## Task statement:
Of the lines in the data below, write out exactly those from the one holding "none -> purple cone D2 level 1" through the one holding "none -> green brick I2:I3 level 1", both included.

## Data provided:

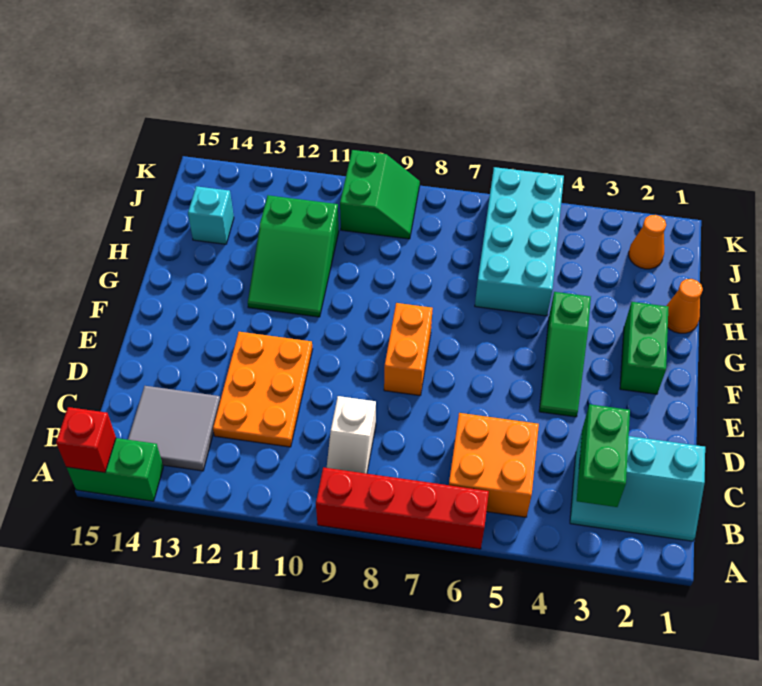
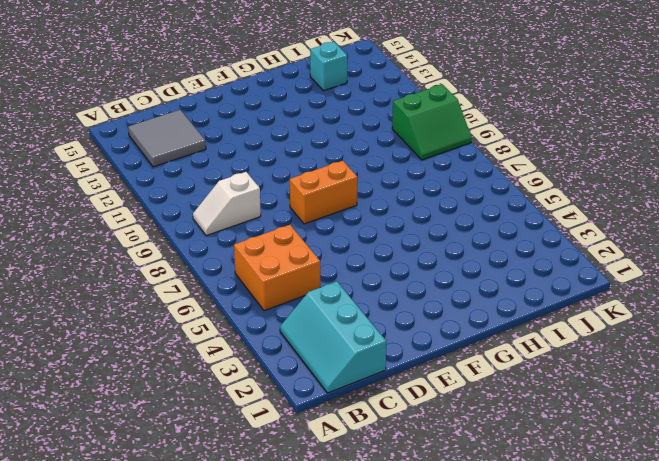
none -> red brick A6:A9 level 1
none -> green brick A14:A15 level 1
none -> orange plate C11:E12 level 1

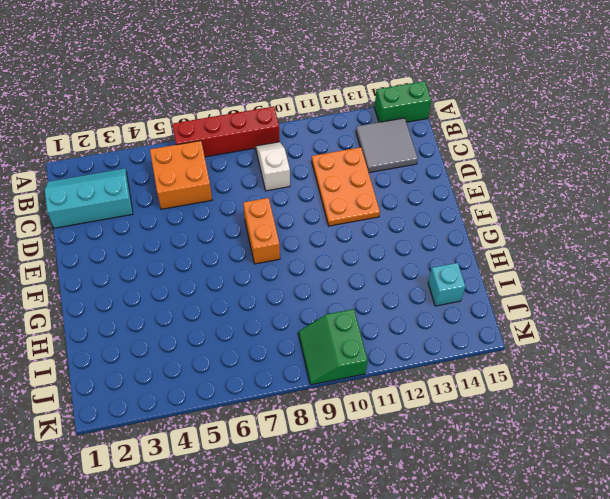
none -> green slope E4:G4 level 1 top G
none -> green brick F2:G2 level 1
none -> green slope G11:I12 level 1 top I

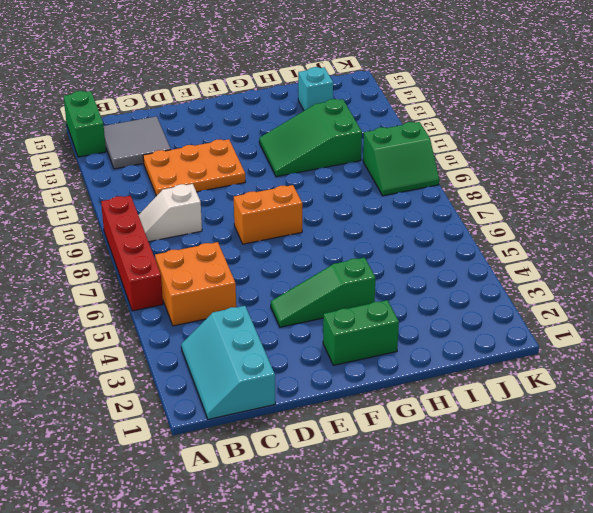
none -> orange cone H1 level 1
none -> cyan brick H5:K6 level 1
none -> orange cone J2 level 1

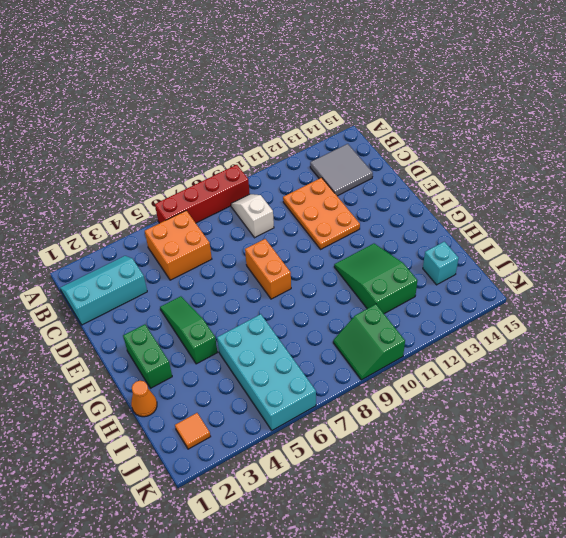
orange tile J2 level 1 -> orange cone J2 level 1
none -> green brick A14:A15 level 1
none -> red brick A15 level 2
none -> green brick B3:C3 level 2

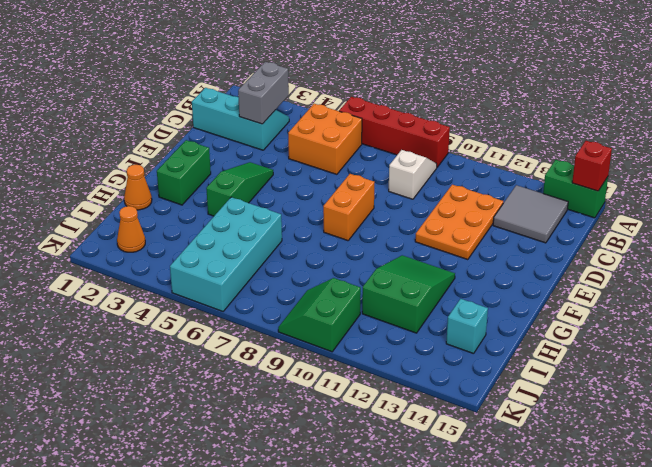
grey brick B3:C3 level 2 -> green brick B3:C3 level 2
--
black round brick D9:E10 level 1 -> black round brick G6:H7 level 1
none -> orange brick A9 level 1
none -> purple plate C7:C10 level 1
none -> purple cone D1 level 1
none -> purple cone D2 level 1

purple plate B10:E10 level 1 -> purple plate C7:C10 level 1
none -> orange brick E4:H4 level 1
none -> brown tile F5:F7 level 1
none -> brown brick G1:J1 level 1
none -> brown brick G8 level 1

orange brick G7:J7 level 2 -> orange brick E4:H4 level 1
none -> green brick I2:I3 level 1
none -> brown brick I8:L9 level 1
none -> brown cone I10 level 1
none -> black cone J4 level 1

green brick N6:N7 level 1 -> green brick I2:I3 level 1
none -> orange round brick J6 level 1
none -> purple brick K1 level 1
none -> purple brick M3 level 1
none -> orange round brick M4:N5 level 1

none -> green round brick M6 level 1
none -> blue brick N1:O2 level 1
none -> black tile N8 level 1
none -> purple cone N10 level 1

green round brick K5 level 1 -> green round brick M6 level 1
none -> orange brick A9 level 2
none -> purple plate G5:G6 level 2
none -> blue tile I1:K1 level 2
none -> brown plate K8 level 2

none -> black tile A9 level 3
---
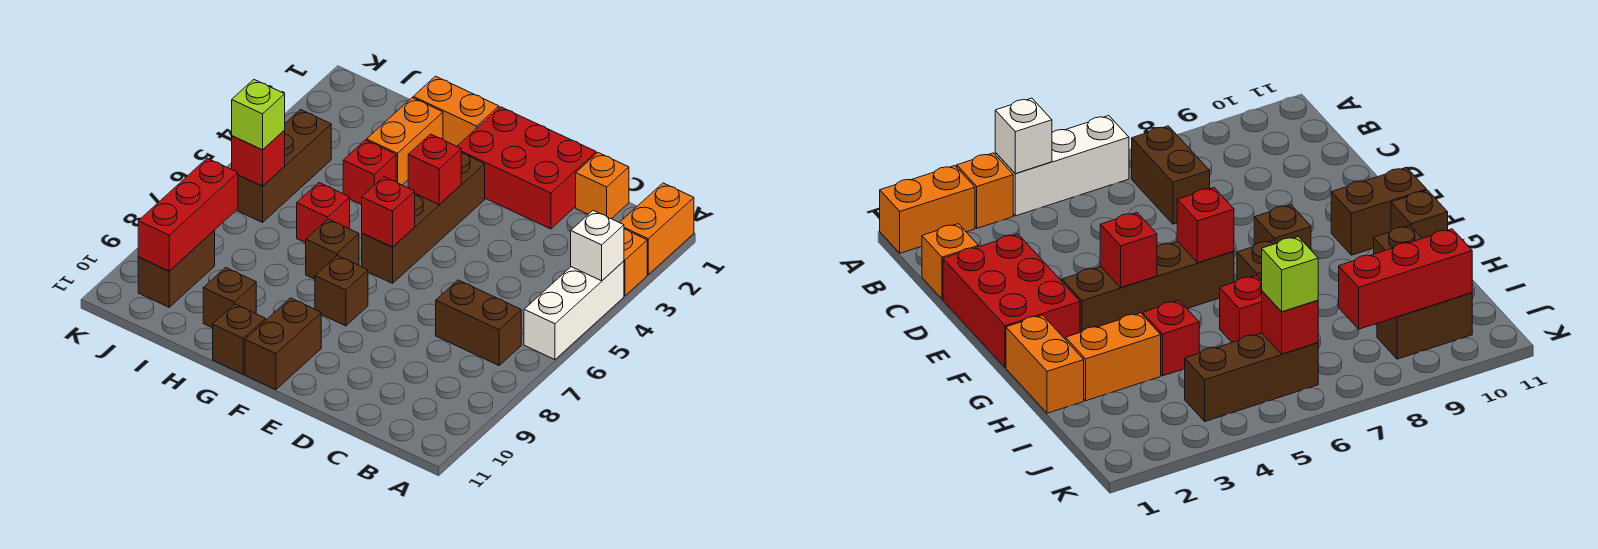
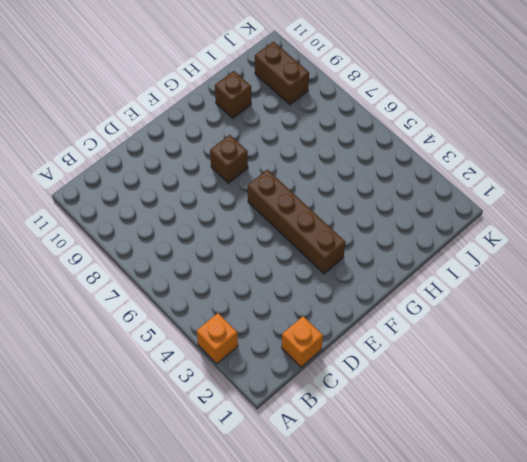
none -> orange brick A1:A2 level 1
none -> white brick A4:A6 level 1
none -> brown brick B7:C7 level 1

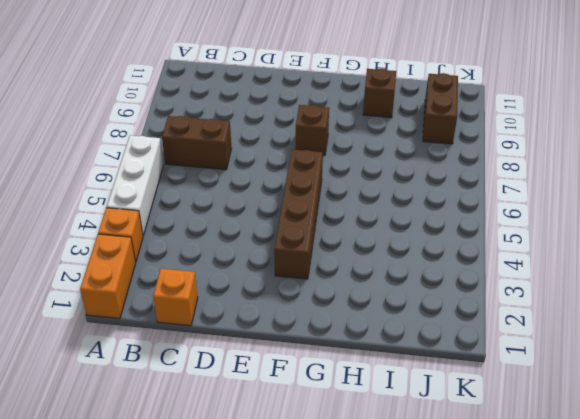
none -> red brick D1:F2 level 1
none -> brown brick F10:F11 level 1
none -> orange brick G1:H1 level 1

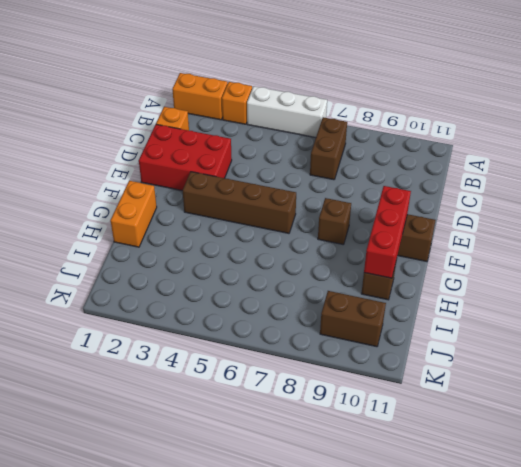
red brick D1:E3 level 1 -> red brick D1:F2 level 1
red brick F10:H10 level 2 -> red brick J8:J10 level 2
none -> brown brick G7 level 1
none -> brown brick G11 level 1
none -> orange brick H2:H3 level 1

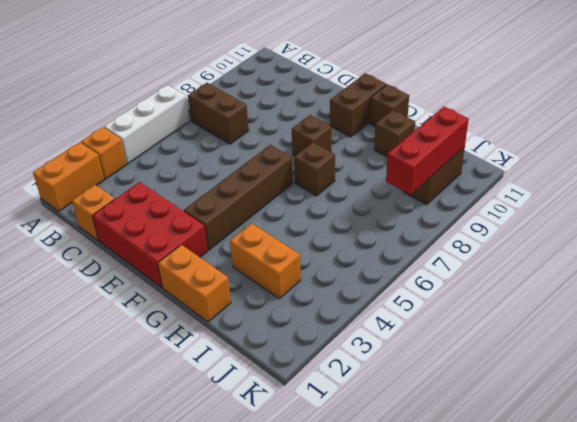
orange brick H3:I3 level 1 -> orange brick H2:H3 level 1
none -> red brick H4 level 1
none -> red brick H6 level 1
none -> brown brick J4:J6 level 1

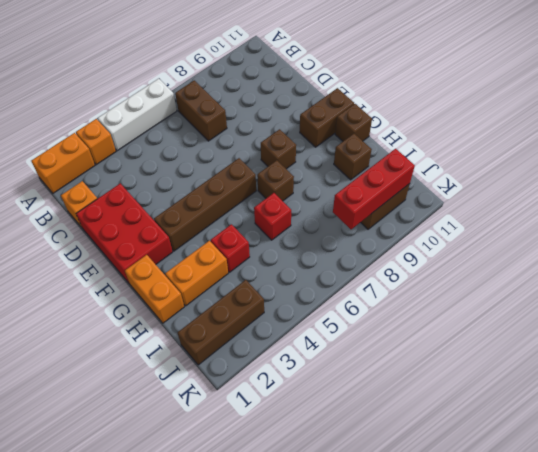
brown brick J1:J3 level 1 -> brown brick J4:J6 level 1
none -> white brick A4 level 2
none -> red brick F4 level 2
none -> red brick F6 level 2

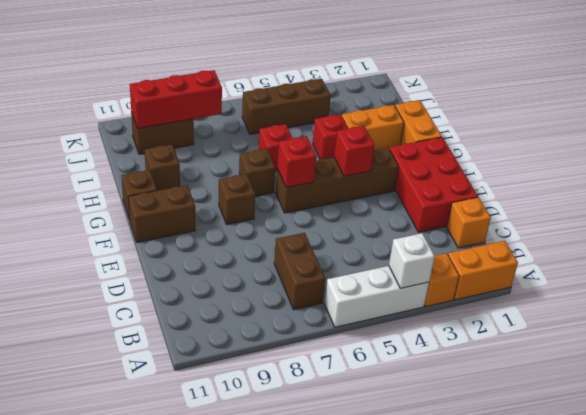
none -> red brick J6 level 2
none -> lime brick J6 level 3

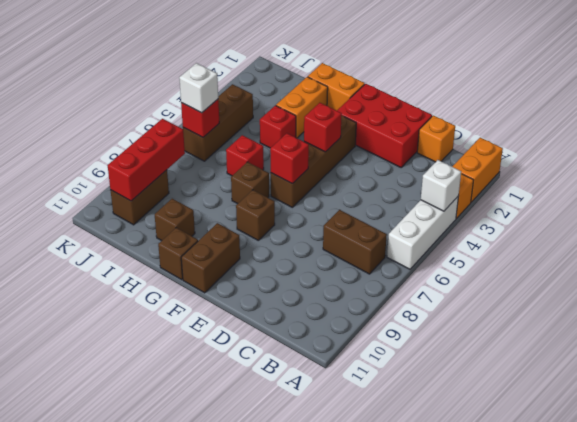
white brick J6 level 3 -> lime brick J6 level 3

## Task result:
none -> purple cone D2 level 1

purple plate B10:E10 level 1 -> purple plate C7:C10 level 1
none -> orange brick E4:H4 level 1
none -> brown tile F5:F7 level 1
none -> brown brick G1:J1 level 1
none -> brown brick G8 level 1

orange brick G7:J7 level 2 -> orange brick E4:H4 level 1
none -> green brick I2:I3 level 1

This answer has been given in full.